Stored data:

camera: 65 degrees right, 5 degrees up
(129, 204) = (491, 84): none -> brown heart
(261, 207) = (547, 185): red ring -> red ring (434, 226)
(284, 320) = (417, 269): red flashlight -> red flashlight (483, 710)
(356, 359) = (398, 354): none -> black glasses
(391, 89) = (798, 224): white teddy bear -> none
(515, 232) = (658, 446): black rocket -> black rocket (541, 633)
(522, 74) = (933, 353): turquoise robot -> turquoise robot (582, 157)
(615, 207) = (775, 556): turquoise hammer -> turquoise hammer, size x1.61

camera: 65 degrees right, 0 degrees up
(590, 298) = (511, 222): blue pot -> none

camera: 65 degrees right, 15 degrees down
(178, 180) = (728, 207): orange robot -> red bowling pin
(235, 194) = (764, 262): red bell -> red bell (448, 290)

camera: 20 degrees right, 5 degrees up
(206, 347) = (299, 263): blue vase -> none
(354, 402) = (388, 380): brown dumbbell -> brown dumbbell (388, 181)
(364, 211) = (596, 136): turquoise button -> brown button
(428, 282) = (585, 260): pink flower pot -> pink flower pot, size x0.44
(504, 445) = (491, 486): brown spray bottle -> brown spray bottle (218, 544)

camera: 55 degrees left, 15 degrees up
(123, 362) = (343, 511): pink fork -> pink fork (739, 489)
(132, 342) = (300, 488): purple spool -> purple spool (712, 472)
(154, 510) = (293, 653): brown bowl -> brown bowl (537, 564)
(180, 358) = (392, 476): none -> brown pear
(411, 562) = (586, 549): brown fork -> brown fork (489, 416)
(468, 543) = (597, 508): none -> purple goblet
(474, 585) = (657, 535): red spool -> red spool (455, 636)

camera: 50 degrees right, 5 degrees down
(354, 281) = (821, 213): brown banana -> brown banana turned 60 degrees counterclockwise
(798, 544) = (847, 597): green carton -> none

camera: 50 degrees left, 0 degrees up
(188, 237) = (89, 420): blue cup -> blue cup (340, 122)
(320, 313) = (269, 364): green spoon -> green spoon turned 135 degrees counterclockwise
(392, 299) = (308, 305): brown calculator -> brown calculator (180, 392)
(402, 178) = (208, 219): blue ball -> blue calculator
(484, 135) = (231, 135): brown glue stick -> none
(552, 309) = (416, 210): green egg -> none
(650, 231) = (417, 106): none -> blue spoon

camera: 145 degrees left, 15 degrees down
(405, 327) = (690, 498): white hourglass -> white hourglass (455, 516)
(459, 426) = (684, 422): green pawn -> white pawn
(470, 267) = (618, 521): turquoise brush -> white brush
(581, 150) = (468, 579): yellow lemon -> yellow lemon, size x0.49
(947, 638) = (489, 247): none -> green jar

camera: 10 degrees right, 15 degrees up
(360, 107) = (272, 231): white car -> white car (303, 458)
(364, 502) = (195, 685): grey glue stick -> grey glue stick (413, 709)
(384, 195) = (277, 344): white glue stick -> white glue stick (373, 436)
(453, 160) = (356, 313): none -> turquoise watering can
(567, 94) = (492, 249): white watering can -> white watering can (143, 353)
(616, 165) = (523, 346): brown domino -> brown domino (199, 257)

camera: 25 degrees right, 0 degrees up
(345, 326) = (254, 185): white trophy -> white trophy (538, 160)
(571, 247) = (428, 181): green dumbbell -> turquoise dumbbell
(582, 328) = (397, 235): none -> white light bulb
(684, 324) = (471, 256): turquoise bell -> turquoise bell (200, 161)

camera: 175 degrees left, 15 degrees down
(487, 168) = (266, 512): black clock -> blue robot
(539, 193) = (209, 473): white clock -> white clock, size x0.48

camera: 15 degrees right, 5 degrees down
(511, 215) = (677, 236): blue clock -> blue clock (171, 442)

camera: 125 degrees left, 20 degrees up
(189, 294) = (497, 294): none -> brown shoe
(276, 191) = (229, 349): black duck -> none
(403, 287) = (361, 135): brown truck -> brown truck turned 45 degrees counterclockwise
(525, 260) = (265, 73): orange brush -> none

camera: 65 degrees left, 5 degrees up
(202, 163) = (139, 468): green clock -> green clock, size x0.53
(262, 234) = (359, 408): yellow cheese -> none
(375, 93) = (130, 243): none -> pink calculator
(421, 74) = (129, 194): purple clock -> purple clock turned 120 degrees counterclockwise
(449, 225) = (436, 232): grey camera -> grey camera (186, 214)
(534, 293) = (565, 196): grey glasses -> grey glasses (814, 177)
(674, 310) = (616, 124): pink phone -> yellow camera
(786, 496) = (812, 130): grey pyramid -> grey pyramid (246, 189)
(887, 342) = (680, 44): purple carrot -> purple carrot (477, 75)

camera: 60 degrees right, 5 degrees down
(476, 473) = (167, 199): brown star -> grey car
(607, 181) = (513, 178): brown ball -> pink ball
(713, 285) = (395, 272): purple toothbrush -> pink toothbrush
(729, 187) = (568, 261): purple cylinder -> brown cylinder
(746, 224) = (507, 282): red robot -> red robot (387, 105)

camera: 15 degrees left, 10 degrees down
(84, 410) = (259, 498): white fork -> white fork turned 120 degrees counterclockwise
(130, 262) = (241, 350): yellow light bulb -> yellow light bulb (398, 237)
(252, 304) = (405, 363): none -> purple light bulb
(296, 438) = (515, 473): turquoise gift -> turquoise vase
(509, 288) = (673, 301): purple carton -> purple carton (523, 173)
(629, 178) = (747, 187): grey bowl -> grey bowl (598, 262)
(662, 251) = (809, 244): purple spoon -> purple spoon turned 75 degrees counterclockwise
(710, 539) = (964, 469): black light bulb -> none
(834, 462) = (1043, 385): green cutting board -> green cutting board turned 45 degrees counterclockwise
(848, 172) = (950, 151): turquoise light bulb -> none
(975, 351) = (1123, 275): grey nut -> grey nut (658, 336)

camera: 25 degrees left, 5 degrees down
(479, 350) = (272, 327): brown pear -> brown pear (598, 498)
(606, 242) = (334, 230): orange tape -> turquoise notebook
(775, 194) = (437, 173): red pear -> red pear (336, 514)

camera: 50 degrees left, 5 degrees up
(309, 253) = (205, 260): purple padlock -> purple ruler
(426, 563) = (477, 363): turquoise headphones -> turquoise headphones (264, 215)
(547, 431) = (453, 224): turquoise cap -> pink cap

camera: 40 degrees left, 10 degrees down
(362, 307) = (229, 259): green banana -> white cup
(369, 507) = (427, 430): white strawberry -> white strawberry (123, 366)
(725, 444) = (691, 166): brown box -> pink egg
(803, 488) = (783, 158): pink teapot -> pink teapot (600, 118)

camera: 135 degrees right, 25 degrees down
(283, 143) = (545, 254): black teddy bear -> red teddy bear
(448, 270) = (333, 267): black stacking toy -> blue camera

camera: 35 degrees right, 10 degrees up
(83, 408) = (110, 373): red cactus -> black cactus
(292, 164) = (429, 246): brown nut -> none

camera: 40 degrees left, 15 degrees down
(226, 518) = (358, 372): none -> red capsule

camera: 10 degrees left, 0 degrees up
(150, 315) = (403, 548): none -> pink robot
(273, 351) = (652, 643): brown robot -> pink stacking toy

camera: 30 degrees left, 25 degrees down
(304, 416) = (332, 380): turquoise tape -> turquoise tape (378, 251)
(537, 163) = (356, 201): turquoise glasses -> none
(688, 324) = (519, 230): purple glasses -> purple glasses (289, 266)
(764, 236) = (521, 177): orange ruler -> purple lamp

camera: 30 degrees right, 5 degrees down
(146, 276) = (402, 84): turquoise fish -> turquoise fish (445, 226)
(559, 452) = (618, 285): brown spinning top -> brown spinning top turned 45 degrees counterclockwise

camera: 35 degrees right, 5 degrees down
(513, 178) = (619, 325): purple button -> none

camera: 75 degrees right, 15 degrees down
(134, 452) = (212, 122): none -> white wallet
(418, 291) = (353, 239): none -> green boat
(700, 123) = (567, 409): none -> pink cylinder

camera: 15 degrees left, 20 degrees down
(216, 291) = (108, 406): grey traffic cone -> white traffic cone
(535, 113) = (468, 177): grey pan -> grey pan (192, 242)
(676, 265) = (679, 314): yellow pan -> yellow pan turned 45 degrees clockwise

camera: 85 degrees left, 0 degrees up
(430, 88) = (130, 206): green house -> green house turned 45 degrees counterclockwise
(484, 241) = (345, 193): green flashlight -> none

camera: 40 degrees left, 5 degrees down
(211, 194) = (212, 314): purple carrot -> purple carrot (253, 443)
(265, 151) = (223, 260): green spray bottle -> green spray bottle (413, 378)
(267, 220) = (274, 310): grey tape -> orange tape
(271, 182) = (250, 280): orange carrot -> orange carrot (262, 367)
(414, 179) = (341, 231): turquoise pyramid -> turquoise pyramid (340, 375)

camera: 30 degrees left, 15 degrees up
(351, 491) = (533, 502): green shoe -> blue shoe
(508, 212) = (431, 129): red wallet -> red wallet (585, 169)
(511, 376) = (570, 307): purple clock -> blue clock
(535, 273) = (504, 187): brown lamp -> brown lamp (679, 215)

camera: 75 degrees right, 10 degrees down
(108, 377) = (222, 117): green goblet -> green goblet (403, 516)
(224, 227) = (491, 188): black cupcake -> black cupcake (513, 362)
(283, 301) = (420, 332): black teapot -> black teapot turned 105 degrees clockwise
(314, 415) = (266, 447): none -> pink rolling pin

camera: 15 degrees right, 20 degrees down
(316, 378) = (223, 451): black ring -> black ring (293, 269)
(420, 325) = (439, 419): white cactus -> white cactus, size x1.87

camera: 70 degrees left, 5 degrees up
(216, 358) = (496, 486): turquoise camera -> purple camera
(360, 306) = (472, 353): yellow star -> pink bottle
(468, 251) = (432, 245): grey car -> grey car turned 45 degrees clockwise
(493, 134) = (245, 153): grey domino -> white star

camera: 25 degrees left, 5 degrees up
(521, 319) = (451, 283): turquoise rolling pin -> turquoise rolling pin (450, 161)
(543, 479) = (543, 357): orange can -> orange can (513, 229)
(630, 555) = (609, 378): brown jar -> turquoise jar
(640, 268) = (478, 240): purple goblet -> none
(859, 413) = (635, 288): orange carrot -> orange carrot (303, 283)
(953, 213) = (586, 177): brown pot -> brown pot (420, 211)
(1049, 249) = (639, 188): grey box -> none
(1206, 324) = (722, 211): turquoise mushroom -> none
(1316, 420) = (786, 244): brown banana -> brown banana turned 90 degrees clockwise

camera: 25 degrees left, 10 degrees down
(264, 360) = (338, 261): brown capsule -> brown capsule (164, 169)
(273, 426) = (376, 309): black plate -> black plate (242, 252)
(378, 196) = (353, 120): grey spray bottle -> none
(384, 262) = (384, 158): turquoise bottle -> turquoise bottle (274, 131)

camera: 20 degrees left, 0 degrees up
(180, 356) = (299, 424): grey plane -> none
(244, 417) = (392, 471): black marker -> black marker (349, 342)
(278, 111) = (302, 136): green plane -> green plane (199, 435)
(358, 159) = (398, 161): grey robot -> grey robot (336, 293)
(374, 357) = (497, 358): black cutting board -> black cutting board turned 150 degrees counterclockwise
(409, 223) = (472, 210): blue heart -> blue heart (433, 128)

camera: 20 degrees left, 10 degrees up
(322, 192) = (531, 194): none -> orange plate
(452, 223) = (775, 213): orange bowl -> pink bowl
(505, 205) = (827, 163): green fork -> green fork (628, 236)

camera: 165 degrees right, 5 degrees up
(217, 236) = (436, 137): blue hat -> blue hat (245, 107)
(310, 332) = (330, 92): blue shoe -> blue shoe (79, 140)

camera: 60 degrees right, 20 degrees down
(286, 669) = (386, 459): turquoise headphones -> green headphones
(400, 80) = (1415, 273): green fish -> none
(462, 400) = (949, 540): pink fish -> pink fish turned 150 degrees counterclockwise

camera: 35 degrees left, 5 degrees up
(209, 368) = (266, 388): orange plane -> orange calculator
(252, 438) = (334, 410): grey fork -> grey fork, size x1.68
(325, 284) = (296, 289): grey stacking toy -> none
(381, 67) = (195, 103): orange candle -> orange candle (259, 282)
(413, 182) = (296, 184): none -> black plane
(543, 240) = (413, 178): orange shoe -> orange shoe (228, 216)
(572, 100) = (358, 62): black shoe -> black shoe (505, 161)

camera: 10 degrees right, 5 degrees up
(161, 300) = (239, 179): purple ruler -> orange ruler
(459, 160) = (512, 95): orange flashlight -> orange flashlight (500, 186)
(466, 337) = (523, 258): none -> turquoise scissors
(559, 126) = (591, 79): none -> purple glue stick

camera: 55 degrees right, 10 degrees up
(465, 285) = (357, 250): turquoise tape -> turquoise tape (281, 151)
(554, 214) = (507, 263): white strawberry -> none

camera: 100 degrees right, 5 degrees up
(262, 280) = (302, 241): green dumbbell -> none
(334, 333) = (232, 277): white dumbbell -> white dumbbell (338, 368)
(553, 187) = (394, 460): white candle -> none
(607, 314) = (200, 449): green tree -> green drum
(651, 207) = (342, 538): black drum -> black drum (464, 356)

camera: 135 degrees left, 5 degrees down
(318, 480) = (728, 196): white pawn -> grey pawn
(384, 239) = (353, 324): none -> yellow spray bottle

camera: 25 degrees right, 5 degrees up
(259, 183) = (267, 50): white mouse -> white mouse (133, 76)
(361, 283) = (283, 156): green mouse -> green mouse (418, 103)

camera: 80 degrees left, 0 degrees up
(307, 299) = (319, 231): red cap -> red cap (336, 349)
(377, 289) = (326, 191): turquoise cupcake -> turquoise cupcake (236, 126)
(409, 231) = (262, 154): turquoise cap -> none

YOUR GOAL - Using the data above, print exactly the lines from the line that contains "(108, 377) = (222, 117): green" through the line that contains "camera: 20 degrees left, 10 degrees up", with both included.

ANSWER BOX -
(108, 377) = (222, 117): green goblet -> green goblet (403, 516)
(224, 227) = (491, 188): black cupcake -> black cupcake (513, 362)
(283, 301) = (420, 332): black teapot -> black teapot turned 105 degrees clockwise
(314, 415) = (266, 447): none -> pink rolling pin

camera: 15 degrees right, 20 degrees down
(316, 378) = (223, 451): black ring -> black ring (293, 269)
(420, 325) = (439, 419): white cactus -> white cactus, size x1.87

camera: 70 degrees left, 5 degrees up
(216, 358) = (496, 486): turquoise camera -> purple camera
(360, 306) = (472, 353): yellow star -> pink bottle
(468, 251) = (432, 245): grey car -> grey car turned 45 degrees clockwise
(493, 134) = (245, 153): grey domino -> white star

camera: 25 degrees left, 5 degrees up
(521, 319) = (451, 283): turquoise rolling pin -> turquoise rolling pin (450, 161)
(543, 479) = (543, 357): orange can -> orange can (513, 229)
(630, 555) = (609, 378): brown jar -> turquoise jar
(640, 268) = (478, 240): purple goblet -> none
(859, 413) = (635, 288): orange carrot -> orange carrot (303, 283)
(953, 213) = (586, 177): brown pot -> brown pot (420, 211)
(1049, 249) = (639, 188): grey box -> none
(1206, 324) = (722, 211): turquoise mushroom -> none
(1316, 420) = (786, 244): brown banana -> brown banana turned 90 degrees clockwise

camera: 25 degrees left, 10 degrees down
(264, 360) = (338, 261): brown capsule -> brown capsule (164, 169)
(273, 426) = (376, 309): black plate -> black plate (242, 252)
(378, 196) = (353, 120): grey spray bottle -> none
(384, 262) = (384, 158): turquoise bottle -> turquoise bottle (274, 131)

camera: 20 degrees left, 0 degrees up
(180, 356) = (299, 424): grey plane -> none
(244, 417) = (392, 471): black marker -> black marker (349, 342)
(278, 111) = (302, 136): green plane -> green plane (199, 435)
(358, 159) = (398, 161): grey robot -> grey robot (336, 293)
(374, 357) = (497, 358): black cutting board -> black cutting board turned 150 degrees counterclockwise
(409, 223) = (472, 210): blue heart -> blue heart (433, 128)

camera: 20 degrees left, 10 degrees up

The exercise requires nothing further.